## What the task asks:
Word for word, print out all of the data, omitting every image.
(Information provided Opens)
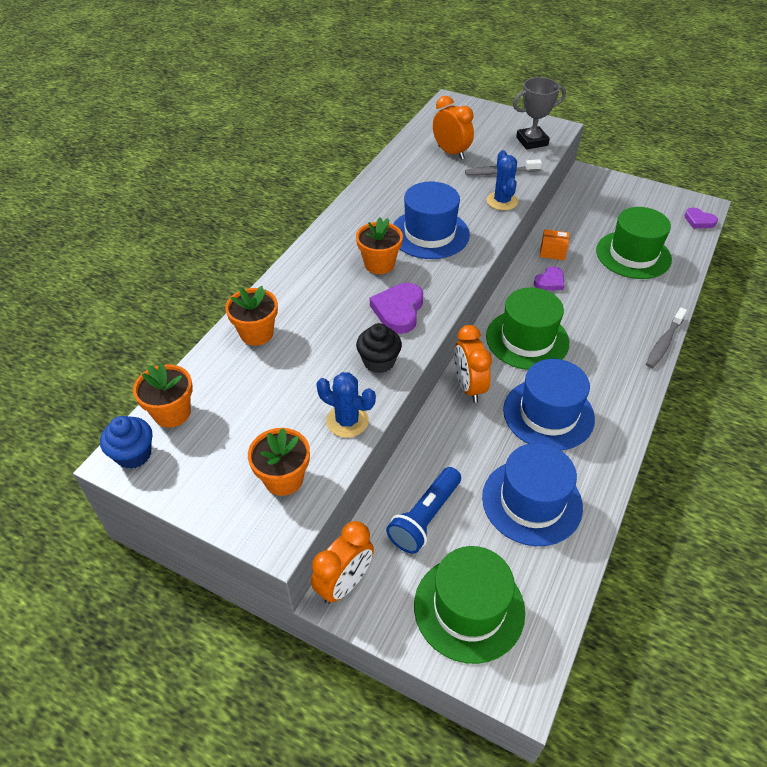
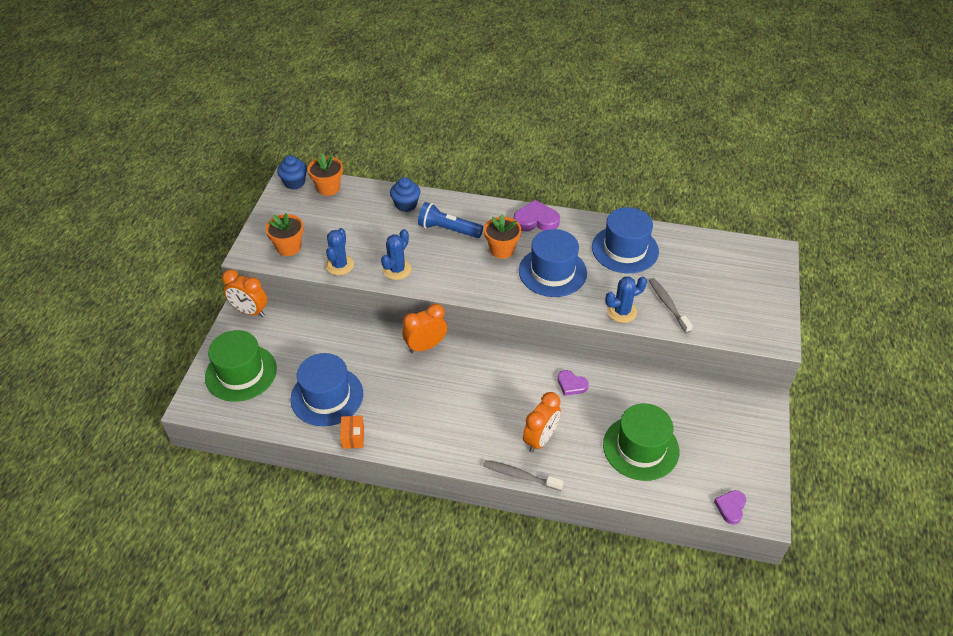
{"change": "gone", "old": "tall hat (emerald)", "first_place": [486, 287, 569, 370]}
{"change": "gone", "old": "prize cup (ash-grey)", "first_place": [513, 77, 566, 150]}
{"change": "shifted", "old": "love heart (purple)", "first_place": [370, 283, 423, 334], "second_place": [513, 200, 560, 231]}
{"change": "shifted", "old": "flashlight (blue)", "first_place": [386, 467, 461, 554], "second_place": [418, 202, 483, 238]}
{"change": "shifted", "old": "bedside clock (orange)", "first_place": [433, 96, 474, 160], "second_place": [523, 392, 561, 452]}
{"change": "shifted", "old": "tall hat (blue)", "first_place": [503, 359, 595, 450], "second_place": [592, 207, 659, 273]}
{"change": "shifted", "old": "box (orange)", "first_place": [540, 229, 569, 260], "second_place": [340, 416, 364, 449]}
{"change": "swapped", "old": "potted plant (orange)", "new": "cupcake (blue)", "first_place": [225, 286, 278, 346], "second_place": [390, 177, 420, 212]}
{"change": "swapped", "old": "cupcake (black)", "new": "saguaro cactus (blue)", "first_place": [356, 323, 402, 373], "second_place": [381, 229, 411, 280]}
(Information provided Closes)
## Task output:
{"change": "gone", "old": "tall hat (emerald)", "first_place": [486, 287, 569, 370]}
{"change": "gone", "old": "prize cup (ash-grey)", "first_place": [513, 77, 566, 150]}
{"change": "shifted", "old": "love heart (purple)", "first_place": [370, 283, 423, 334], "second_place": [513, 200, 560, 231]}
{"change": "shifted", "old": "flashlight (blue)", "first_place": [386, 467, 461, 554], "second_place": [418, 202, 483, 238]}
{"change": "shifted", "old": "bedside clock (orange)", "first_place": [433, 96, 474, 160], "second_place": [523, 392, 561, 452]}
{"change": "shifted", "old": "tall hat (blue)", "first_place": [503, 359, 595, 450], "second_place": [592, 207, 659, 273]}
{"change": "shifted", "old": "box (orange)", "first_place": [540, 229, 569, 260], "second_place": [340, 416, 364, 449]}
{"change": "swapped", "old": "potted plant (orange)", "new": "cupcake (blue)", "first_place": [225, 286, 278, 346], "second_place": [390, 177, 420, 212]}
{"change": "swapped", "old": "cupcake (black)", "new": "saguaro cactus (blue)", "first_place": [356, 323, 402, 373], "second_place": [381, 229, 411, 280]}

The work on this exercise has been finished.